◆ What the exercise asks ◆
After locating the line that contains "(674, 228) = (355, 625): purple heart -> none" in the records below, write out exactly that line and each line after it through the one that contains "camera: 10 degrees right, 0 degrees up", and nothing else.
*** Opening of Data ***
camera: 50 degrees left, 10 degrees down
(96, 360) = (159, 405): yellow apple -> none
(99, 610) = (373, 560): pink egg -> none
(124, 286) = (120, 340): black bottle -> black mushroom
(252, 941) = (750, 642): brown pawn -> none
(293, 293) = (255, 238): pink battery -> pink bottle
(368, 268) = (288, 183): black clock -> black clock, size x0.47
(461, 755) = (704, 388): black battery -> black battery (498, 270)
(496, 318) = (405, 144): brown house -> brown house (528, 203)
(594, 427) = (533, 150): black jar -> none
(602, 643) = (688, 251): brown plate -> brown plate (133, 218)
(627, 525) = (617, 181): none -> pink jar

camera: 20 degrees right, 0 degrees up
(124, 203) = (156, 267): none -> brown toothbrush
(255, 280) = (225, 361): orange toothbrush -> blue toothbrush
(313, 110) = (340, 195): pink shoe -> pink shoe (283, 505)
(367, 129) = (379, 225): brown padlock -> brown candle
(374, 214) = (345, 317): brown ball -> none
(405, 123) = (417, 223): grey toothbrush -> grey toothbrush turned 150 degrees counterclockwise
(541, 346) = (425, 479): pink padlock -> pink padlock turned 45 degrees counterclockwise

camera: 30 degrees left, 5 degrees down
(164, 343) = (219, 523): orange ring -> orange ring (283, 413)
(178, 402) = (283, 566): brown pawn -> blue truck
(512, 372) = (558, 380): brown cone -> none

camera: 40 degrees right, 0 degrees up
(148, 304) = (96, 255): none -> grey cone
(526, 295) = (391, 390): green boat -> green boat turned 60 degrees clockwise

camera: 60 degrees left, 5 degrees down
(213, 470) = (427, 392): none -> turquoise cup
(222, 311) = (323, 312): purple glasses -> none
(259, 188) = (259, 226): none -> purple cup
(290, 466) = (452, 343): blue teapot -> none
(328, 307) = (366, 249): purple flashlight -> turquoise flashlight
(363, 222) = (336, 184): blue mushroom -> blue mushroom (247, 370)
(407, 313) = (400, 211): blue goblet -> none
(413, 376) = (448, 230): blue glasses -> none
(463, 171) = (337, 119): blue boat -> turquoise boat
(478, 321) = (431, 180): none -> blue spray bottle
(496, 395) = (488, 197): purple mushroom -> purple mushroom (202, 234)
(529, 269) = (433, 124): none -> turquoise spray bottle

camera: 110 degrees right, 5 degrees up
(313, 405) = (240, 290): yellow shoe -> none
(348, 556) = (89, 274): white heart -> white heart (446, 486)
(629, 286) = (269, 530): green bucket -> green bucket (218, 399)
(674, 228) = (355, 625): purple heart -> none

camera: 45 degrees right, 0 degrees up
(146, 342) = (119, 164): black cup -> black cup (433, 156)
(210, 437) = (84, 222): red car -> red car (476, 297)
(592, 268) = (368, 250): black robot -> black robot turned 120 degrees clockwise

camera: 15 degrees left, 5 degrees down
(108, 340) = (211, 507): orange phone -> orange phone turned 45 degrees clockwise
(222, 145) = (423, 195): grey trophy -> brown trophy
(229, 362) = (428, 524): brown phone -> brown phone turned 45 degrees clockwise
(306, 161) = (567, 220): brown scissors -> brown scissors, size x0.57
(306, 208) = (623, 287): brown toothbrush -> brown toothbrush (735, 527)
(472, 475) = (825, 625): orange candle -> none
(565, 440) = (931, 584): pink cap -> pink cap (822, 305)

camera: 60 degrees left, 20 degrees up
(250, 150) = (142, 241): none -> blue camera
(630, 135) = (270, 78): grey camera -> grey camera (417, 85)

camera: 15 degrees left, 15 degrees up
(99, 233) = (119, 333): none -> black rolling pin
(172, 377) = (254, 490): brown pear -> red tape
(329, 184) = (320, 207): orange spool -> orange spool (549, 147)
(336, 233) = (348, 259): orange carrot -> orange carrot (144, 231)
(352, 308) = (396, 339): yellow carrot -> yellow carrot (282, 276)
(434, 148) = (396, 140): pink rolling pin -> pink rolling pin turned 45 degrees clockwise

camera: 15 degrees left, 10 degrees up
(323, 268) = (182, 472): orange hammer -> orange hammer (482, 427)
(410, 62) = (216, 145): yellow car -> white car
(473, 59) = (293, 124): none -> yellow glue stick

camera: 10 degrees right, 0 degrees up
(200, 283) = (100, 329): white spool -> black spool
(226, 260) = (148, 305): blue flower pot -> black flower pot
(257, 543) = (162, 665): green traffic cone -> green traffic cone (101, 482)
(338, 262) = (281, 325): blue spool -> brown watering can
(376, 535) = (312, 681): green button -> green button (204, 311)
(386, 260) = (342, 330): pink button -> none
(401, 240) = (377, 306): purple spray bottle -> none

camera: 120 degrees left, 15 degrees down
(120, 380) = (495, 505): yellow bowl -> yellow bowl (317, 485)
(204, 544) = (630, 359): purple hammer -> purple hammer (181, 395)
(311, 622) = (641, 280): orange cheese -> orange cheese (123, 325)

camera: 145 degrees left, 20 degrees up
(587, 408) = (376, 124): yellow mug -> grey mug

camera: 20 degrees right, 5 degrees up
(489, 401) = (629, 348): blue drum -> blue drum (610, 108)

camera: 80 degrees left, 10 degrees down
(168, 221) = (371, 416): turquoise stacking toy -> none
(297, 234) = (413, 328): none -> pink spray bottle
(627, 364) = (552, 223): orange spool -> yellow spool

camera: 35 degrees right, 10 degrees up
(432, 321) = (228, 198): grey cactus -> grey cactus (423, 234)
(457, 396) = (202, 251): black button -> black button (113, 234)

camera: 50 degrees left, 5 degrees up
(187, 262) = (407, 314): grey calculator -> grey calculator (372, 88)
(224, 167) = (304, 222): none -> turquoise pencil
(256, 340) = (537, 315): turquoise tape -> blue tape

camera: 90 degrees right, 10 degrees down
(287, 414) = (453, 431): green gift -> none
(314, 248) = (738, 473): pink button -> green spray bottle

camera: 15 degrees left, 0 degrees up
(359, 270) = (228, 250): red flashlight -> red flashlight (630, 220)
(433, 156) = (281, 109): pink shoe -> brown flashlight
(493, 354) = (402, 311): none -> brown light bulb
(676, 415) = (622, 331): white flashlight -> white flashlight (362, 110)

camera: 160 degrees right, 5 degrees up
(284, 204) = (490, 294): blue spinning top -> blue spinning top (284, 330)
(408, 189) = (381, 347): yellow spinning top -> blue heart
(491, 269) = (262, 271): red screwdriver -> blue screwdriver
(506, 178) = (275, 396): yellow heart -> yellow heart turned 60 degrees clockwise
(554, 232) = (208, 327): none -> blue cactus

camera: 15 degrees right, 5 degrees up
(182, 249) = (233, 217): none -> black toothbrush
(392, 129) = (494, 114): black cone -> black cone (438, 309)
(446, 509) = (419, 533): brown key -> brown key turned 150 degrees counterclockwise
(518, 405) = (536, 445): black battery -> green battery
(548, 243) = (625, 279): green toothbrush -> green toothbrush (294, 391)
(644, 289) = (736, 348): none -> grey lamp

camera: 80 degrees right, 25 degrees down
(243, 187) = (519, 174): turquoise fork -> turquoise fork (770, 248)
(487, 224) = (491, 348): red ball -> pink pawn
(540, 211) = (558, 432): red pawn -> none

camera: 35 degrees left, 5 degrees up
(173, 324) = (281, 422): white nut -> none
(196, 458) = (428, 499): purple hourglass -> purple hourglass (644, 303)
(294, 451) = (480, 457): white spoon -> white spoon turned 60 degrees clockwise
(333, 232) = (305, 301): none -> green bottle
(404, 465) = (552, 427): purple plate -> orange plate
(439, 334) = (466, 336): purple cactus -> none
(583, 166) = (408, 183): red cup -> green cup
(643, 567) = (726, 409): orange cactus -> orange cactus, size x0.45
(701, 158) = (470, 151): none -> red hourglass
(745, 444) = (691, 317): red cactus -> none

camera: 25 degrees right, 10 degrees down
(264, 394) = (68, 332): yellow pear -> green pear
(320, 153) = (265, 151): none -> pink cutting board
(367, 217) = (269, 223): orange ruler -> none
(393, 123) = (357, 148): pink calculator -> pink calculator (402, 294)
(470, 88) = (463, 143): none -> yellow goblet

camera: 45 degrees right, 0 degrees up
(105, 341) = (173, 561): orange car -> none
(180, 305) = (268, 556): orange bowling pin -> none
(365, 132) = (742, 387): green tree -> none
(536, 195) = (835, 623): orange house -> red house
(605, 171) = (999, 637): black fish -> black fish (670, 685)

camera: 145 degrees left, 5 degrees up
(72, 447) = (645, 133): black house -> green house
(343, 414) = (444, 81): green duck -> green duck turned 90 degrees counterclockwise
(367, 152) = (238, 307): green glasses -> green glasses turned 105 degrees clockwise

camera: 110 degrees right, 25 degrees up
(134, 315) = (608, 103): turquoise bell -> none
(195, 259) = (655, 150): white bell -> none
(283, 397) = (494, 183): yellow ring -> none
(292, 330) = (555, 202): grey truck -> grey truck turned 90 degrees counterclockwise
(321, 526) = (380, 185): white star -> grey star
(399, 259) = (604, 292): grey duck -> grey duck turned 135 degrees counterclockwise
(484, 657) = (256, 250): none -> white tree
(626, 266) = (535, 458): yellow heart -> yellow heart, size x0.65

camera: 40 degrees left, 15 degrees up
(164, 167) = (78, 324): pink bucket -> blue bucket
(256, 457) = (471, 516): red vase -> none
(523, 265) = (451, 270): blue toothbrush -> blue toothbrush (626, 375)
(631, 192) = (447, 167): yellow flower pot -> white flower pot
*** Close of Data ***
◆ Output for this task ◆
(674, 228) = (355, 625): purple heart -> none

camera: 45 degrees right, 0 degrees up
(146, 342) = (119, 164): black cup -> black cup (433, 156)
(210, 437) = (84, 222): red car -> red car (476, 297)
(592, 268) = (368, 250): black robot -> black robot turned 120 degrees clockwise

camera: 15 degrees left, 5 degrees down
(108, 340) = (211, 507): orange phone -> orange phone turned 45 degrees clockwise
(222, 145) = (423, 195): grey trophy -> brown trophy
(229, 362) = (428, 524): brown phone -> brown phone turned 45 degrees clockwise
(306, 161) = (567, 220): brown scissors -> brown scissors, size x0.57
(306, 208) = (623, 287): brown toothbrush -> brown toothbrush (735, 527)
(472, 475) = (825, 625): orange candle -> none
(565, 440) = (931, 584): pink cap -> pink cap (822, 305)

camera: 60 degrees left, 20 degrees up
(250, 150) = (142, 241): none -> blue camera
(630, 135) = (270, 78): grey camera -> grey camera (417, 85)

camera: 15 degrees left, 15 degrees up
(99, 233) = (119, 333): none -> black rolling pin
(172, 377) = (254, 490): brown pear -> red tape
(329, 184) = (320, 207): orange spool -> orange spool (549, 147)
(336, 233) = (348, 259): orange carrot -> orange carrot (144, 231)
(352, 308) = (396, 339): yellow carrot -> yellow carrot (282, 276)
(434, 148) = (396, 140): pink rolling pin -> pink rolling pin turned 45 degrees clockwise

camera: 15 degrees left, 10 degrees up
(323, 268) = (182, 472): orange hammer -> orange hammer (482, 427)
(410, 62) = (216, 145): yellow car -> white car
(473, 59) = (293, 124): none -> yellow glue stick

camera: 10 degrees right, 0 degrees up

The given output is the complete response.